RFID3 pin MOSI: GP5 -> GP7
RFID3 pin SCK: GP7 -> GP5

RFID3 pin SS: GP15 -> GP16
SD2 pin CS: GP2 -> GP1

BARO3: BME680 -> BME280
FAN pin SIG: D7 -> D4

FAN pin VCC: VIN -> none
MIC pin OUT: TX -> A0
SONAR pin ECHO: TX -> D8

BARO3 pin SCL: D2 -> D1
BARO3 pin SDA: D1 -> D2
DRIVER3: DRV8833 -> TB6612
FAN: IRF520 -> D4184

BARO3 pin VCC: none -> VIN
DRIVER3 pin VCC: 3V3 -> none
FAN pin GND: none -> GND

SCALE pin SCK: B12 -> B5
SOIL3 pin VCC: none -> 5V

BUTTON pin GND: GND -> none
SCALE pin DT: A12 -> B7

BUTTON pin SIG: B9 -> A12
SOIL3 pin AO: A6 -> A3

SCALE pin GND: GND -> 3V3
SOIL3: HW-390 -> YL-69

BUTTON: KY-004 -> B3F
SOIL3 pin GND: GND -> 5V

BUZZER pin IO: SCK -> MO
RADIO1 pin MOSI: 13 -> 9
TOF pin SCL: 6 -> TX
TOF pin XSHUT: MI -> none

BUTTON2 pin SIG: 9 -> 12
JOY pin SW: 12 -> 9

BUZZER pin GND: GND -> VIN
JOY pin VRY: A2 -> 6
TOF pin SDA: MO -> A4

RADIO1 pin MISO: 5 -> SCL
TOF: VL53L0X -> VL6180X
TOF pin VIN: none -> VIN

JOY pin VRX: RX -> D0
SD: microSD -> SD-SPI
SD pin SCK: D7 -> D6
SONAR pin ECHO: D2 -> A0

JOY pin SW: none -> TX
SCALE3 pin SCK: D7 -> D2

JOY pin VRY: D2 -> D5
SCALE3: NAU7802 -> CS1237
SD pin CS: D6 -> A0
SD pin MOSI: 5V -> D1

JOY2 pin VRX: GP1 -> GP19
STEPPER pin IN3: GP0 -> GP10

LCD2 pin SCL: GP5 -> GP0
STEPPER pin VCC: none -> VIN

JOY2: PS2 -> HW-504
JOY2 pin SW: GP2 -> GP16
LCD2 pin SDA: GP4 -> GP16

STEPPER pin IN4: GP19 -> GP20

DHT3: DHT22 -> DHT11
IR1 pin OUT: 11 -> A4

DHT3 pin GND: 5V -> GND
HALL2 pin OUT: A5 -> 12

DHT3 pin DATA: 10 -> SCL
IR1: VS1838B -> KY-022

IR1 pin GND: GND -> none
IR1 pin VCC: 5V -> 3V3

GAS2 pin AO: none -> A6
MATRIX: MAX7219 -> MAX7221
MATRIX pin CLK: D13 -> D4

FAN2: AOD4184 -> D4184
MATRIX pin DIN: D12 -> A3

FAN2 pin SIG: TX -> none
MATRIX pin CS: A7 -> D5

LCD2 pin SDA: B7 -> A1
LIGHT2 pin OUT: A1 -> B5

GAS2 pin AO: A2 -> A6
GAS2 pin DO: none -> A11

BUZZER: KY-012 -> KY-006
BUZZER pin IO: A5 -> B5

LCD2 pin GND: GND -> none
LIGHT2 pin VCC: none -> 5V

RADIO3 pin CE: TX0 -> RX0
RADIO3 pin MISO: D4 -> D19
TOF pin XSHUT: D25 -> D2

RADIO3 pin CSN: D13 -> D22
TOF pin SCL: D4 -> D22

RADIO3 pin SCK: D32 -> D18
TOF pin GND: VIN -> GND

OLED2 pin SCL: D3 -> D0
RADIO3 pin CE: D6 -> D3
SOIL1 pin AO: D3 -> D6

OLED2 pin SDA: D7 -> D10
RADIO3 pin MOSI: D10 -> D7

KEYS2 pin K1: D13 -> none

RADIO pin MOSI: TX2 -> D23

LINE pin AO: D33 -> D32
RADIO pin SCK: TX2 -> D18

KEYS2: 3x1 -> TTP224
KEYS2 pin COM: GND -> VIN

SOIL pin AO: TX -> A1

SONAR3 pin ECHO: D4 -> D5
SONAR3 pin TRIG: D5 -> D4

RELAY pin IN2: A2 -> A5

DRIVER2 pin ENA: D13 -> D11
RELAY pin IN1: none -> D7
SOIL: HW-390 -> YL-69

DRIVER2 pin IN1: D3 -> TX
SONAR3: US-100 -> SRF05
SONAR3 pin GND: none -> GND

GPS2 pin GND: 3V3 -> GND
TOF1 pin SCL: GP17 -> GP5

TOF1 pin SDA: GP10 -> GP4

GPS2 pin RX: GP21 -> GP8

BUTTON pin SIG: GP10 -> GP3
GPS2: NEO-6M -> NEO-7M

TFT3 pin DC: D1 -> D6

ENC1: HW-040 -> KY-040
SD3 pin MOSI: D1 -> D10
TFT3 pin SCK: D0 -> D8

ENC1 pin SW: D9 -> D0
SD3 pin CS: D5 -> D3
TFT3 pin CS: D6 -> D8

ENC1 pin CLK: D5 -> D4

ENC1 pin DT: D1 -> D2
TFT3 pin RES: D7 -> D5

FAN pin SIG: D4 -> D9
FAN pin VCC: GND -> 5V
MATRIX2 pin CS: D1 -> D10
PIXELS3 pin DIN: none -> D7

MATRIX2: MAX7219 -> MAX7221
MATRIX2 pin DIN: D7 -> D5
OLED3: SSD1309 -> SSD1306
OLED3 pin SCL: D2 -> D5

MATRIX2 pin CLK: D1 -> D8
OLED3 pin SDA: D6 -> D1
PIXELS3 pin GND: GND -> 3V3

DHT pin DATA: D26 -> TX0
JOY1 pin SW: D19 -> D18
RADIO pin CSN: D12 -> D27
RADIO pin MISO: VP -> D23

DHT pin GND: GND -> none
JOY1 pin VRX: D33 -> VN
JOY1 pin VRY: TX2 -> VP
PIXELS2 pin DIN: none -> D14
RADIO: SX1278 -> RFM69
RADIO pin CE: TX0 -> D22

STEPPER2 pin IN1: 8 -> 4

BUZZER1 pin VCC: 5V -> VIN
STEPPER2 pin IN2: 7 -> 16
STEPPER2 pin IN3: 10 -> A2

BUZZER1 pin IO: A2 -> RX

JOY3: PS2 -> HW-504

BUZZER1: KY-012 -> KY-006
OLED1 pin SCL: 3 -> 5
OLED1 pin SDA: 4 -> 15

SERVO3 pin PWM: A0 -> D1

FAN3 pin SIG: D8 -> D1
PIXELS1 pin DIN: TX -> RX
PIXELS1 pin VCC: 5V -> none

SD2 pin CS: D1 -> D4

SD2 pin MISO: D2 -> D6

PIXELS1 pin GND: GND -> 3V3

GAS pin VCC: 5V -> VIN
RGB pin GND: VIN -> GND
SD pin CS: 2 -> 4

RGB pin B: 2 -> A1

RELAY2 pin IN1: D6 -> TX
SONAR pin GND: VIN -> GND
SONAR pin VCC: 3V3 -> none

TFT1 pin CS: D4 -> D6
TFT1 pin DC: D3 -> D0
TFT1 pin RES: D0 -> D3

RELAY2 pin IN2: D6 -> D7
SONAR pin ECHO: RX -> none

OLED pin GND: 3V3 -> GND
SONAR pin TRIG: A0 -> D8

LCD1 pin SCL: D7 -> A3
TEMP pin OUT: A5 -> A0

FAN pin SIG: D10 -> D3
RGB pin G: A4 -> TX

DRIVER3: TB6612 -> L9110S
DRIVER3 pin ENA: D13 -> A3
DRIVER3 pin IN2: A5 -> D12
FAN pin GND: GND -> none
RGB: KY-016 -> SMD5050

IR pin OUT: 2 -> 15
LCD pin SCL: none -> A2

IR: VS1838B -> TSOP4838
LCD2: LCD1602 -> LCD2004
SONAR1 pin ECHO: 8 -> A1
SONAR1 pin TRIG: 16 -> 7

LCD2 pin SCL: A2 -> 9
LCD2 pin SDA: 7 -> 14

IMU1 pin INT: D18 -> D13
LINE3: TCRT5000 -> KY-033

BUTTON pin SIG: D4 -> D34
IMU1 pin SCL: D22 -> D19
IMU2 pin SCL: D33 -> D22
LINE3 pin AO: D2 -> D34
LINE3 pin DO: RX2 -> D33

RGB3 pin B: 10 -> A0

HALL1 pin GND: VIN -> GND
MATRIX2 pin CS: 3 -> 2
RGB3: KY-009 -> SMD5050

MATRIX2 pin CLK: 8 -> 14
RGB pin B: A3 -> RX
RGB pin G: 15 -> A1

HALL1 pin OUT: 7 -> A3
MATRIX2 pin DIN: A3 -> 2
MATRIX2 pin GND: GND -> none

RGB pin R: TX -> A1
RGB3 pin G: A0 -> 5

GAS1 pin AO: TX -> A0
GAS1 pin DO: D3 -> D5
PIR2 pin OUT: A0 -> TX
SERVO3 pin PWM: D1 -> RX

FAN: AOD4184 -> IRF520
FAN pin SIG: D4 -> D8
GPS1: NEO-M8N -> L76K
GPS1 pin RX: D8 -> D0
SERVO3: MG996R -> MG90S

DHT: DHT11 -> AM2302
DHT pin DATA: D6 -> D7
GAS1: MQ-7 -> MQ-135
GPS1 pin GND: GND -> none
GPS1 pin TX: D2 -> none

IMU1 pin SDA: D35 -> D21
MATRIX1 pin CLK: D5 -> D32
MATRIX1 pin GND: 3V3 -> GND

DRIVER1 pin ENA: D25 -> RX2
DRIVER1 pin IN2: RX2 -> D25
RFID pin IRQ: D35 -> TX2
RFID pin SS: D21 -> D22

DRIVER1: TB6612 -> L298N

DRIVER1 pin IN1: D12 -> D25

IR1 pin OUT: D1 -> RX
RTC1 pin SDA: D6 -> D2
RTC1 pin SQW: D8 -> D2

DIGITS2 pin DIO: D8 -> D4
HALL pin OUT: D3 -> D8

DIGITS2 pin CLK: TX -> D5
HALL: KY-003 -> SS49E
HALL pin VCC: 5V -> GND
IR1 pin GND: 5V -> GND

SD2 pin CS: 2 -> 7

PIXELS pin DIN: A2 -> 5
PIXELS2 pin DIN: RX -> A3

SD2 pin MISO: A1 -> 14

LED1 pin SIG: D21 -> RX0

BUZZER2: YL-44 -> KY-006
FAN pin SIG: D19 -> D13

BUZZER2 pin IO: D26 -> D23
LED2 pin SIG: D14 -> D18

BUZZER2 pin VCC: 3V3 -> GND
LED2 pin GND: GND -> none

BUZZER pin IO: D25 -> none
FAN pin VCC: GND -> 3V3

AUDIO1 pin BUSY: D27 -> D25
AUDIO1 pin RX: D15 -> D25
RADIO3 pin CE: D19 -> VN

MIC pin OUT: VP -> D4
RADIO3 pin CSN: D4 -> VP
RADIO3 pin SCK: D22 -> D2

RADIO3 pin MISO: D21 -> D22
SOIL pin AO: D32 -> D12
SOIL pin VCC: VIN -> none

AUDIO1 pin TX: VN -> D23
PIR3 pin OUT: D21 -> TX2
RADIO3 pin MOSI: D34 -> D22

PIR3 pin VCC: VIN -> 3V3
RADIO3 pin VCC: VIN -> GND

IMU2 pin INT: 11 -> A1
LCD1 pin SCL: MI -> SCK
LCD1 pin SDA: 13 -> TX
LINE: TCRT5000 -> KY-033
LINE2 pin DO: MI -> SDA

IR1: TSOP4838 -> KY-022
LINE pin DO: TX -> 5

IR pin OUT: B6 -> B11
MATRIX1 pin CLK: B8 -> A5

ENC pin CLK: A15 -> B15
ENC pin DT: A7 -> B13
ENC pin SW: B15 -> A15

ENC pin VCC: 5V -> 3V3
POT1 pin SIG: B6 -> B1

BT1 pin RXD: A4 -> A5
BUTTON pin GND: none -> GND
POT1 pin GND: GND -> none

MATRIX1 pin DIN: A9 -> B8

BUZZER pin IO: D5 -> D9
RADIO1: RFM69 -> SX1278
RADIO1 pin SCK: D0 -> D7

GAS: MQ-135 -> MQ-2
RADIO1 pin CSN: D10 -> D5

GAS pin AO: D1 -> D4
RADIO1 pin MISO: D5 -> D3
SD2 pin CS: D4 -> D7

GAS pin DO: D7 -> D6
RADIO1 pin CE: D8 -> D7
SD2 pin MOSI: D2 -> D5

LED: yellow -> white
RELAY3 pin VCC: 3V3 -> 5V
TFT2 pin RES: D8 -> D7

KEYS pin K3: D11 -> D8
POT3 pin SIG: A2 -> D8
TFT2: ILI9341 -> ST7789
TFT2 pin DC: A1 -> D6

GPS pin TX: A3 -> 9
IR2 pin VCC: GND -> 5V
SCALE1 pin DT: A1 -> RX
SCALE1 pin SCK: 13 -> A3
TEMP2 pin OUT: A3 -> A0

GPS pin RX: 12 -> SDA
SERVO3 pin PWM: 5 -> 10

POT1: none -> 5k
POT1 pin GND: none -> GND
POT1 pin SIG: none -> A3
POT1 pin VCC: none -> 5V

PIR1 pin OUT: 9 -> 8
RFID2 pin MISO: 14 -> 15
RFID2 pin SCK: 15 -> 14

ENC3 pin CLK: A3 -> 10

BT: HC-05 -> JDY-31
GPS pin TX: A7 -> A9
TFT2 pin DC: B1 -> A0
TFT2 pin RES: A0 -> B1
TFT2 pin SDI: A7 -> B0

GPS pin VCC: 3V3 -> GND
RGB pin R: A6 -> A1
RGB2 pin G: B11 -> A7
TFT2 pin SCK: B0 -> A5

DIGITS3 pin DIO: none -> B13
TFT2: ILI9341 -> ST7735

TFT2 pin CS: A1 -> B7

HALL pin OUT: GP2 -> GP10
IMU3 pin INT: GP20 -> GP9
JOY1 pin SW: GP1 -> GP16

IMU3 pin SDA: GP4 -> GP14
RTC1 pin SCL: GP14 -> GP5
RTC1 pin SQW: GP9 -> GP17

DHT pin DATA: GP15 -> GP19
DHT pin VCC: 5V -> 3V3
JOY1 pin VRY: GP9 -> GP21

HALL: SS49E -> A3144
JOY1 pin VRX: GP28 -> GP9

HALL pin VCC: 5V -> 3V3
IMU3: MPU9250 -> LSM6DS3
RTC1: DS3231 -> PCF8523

□ □ □ □ □ □ □

**YOUR OBJECTIVE:**
Exact reproduction is required: output the lines from the start of the entries above through the line with "TOF pin XSHUT: MI -> none".

**YOUR SOLUTION:**
RFID3 pin MOSI: GP5 -> GP7
RFID3 pin SCK: GP7 -> GP5

RFID3 pin SS: GP15 -> GP16
SD2 pin CS: GP2 -> GP1

BARO3: BME680 -> BME280
FAN pin SIG: D7 -> D4

FAN pin VCC: VIN -> none
MIC pin OUT: TX -> A0
SONAR pin ECHO: TX -> D8

BARO3 pin SCL: D2 -> D1
BARO3 pin SDA: D1 -> D2
DRIVER3: DRV8833 -> TB6612
FAN: IRF520 -> D4184

BARO3 pin VCC: none -> VIN
DRIVER3 pin VCC: 3V3 -> none
FAN pin GND: none -> GND

SCALE pin SCK: B12 -> B5
SOIL3 pin VCC: none -> 5V

BUTTON pin GND: GND -> none
SCALE pin DT: A12 -> B7

BUTTON pin SIG: B9 -> A12
SOIL3 pin AO: A6 -> A3

SCALE pin GND: GND -> 3V3
SOIL3: HW-390 -> YL-69

BUTTON: KY-004 -> B3F
SOIL3 pin GND: GND -> 5V

BUZZER pin IO: SCK -> MO
RADIO1 pin MOSI: 13 -> 9
TOF pin SCL: 6 -> TX
TOF pin XSHUT: MI -> none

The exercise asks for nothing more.